> _GOAL OF THE EXERCISE_
Sort through the entries below and pull out lines containing the word "green".

(Records from a data collection)
============

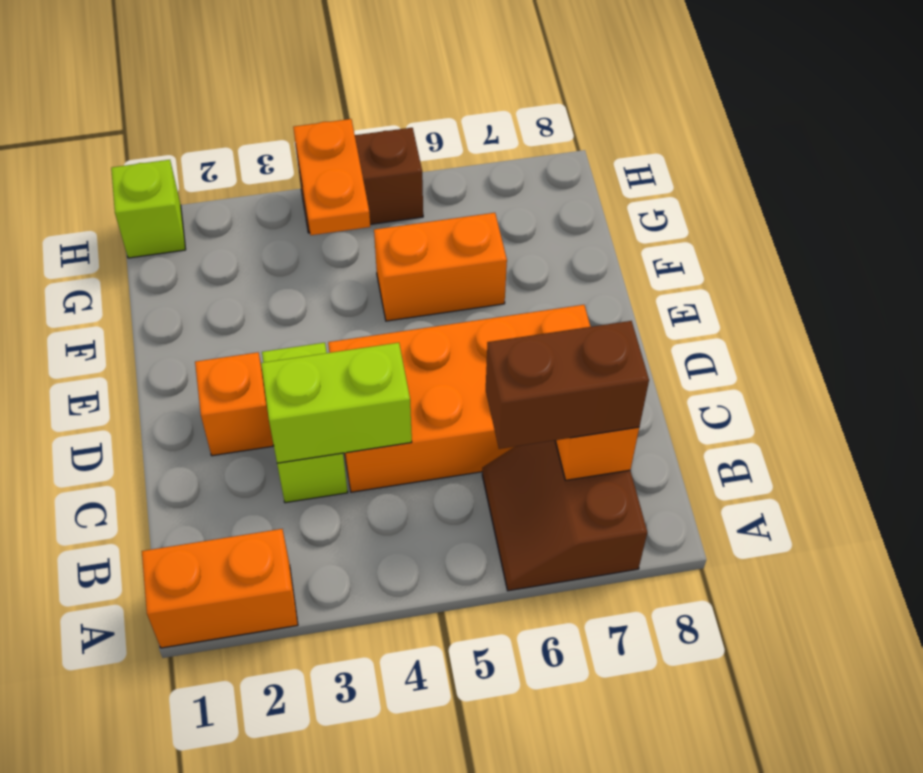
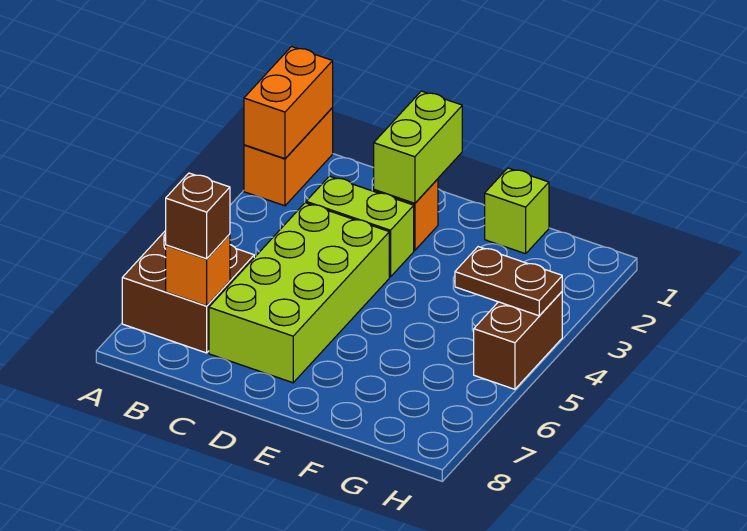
brown slope A6:B7 level 1 top 7 -> brown brick A6:B7 level 1
brown brick B6:B7 level 3 -> brown brick B7 level 3
lime brick C3:C4 level 2 -> lime brick D1:D2 level 2
orange brick C4:D7 level 1 -> lime brick C4:D7 level 1
orange brick F5:F6 level 1 -> orange brick A1:A2 level 2
orange plate G4:H4 level 2 -> brown plate G4:H4 level 2
lime brick H1 level 1 -> lime brick F1 level 1

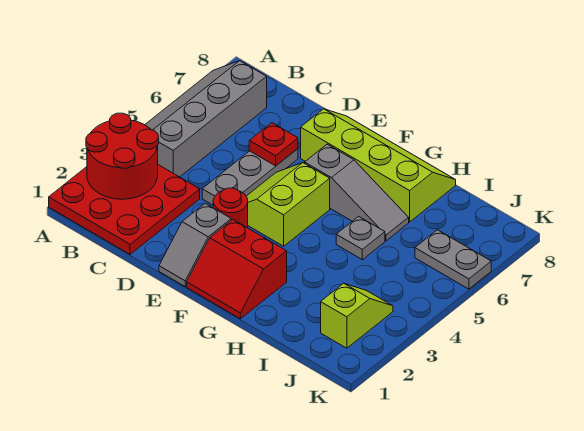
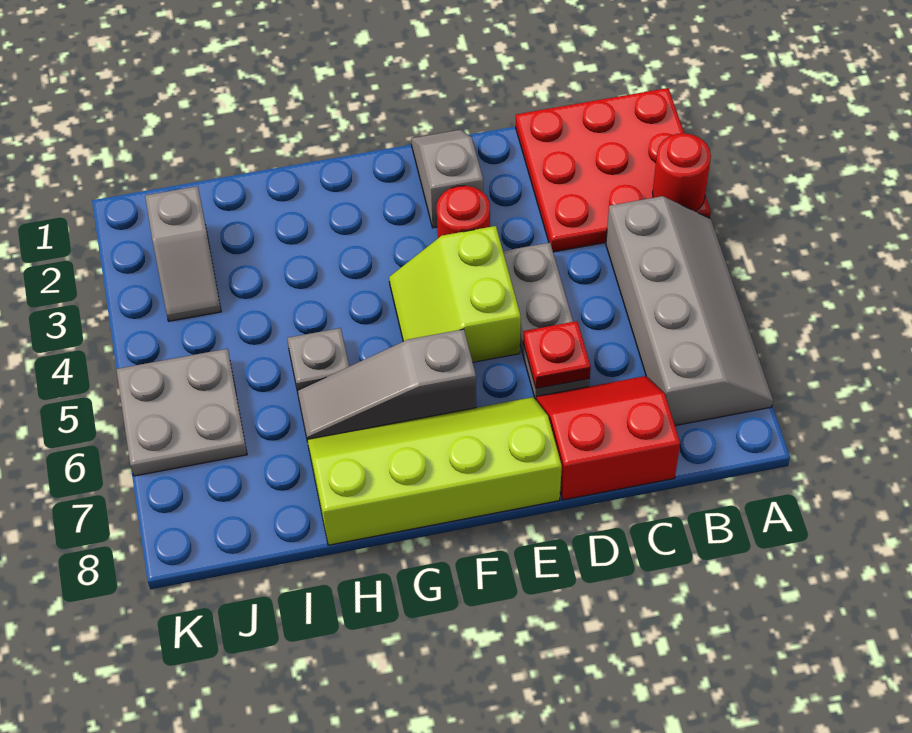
red round brick A2:B3 level 2 -> red round brick A3 level 2
lime slope E4:F5 level 1 top F -> lime slope E4:F5 level 1 top E
lime slope E7:H8 level 1 top 7 -> lime slope E7:H8 level 1 top 8
red slope F1:G2 level 1 top 2 -> red slope C7:D8 level 1 top 8
lime slope J2:J3 level 1 top 2 -> grey slope J2:J3 level 1 top 2
grey plate J6:K6 level 1 -> grey plate J5:K6 level 1

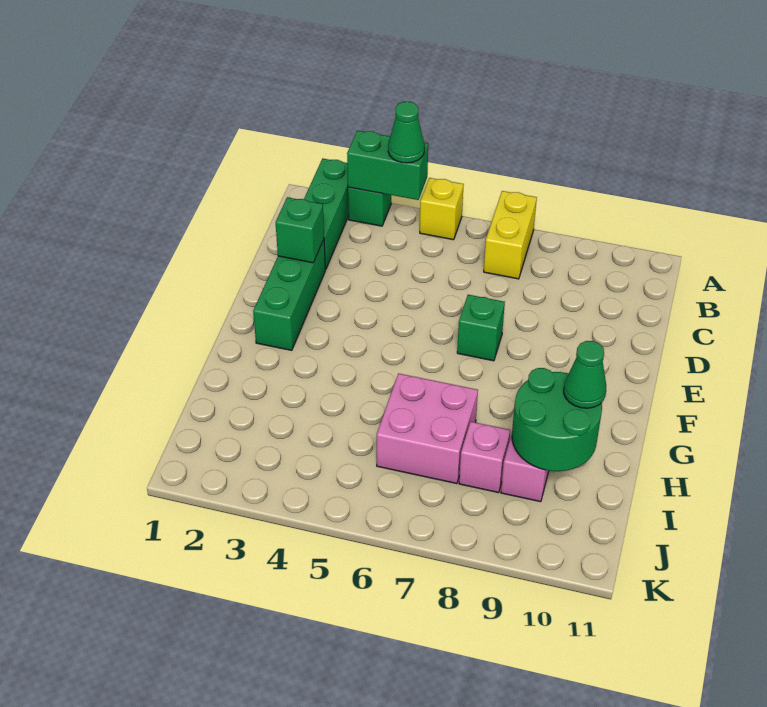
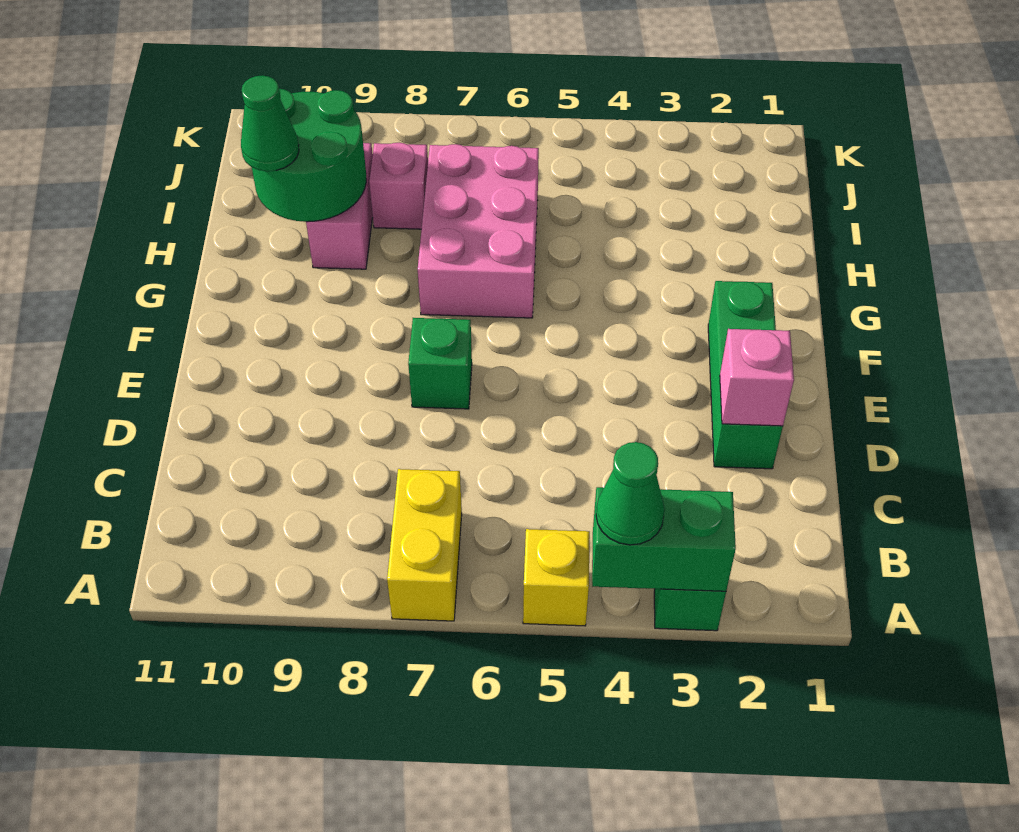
green brick A2:C2 level 1 -> none
green brick D2 level 2 -> pink brick D2 level 2
pink brick H6:I7 level 1 -> pink brick G6:I7 level 1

============

> _PROBLEM SOLUTION_
green brick A2:C2 level 1 -> none
green brick D2 level 2 -> pink brick D2 level 2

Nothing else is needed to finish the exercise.